== RECORDED DATA ==
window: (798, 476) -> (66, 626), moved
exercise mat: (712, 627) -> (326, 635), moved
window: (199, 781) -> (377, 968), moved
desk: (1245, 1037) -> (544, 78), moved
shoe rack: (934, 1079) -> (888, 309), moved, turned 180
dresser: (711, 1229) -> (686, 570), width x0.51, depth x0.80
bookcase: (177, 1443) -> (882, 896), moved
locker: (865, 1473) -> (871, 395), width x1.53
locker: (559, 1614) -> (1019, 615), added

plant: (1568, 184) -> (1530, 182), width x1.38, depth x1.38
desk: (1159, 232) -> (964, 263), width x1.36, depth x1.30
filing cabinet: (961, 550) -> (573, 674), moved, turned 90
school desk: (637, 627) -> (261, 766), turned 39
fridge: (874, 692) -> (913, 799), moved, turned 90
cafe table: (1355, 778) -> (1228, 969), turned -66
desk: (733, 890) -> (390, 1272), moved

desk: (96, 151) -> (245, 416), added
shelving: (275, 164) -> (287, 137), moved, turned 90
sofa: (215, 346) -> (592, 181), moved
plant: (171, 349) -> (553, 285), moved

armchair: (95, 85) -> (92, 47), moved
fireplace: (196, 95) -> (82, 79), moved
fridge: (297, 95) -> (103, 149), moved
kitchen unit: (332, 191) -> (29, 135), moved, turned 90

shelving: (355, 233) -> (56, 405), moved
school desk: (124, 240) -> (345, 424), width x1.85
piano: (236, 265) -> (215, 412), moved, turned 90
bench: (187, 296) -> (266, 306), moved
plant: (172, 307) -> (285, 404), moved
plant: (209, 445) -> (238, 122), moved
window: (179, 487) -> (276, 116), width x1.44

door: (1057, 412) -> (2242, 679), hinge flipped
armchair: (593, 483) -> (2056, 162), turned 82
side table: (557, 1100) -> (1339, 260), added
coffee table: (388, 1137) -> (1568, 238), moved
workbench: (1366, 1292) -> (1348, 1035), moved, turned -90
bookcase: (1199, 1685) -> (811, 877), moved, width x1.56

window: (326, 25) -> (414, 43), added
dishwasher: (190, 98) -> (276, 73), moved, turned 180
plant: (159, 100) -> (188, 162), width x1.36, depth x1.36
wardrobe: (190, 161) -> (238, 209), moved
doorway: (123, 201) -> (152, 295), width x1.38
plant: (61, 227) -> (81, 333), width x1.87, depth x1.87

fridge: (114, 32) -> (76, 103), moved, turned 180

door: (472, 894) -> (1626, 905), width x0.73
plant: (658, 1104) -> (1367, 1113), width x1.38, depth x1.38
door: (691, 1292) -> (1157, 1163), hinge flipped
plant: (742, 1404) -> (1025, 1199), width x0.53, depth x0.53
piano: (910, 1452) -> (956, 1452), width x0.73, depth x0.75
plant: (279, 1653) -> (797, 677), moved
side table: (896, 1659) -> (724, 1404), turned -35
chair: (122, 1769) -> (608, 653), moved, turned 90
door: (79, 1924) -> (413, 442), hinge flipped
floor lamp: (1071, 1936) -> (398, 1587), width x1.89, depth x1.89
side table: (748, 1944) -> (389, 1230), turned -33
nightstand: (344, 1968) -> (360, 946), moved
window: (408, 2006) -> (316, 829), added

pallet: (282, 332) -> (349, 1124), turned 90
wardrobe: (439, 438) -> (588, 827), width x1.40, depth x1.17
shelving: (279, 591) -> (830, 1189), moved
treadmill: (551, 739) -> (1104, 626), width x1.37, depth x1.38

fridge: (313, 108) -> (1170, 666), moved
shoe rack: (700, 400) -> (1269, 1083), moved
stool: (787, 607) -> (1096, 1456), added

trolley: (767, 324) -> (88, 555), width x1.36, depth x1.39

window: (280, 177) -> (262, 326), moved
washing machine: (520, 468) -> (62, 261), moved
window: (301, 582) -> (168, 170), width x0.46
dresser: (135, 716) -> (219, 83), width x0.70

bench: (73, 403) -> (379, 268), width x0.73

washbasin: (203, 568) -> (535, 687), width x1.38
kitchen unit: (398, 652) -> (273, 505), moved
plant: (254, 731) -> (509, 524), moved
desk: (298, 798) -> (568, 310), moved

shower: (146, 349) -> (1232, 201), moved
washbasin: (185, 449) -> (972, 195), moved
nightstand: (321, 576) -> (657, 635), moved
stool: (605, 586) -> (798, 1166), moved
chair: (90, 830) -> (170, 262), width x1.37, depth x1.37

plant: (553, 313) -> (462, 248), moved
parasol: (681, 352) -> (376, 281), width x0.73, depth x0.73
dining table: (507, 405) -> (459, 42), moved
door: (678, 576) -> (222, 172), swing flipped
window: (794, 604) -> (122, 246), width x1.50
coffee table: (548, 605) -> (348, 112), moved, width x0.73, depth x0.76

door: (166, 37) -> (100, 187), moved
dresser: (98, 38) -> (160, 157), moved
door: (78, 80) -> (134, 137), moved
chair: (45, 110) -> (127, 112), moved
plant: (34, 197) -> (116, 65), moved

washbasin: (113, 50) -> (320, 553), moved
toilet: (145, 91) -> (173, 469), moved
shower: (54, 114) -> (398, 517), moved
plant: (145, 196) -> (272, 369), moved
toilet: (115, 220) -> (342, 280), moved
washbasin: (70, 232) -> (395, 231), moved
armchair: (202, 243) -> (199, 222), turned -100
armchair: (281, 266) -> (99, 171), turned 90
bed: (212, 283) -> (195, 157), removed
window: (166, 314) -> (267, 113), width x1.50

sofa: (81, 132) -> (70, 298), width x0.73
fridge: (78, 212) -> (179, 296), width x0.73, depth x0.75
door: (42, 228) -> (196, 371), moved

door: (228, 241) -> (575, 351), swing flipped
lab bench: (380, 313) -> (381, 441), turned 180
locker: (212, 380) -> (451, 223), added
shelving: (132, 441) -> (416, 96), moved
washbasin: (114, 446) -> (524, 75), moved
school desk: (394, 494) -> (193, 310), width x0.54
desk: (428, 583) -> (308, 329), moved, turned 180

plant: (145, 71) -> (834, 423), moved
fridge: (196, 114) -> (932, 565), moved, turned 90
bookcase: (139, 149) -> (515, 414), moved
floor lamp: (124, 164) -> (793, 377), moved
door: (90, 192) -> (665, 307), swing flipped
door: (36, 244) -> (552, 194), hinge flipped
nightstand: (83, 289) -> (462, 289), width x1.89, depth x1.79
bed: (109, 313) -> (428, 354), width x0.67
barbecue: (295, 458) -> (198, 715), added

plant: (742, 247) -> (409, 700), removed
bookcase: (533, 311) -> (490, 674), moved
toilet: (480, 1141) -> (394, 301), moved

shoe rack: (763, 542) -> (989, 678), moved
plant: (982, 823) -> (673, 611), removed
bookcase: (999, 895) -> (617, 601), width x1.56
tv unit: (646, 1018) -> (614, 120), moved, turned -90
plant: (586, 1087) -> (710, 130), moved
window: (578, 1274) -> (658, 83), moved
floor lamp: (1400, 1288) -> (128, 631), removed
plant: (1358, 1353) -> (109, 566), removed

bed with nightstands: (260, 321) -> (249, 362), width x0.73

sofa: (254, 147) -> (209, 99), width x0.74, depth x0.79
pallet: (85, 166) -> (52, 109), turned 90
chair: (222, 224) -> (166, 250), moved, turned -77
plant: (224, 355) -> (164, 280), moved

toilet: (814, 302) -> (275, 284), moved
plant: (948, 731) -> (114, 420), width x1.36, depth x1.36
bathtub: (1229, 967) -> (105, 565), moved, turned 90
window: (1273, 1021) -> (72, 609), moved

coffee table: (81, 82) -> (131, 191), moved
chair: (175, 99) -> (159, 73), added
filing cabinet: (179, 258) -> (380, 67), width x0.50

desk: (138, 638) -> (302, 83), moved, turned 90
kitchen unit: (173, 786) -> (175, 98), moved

== WORK TO COMPLETE ==
Give only the count of lines in the data that include the string "piano".

== EXERCISE RESULT ==
2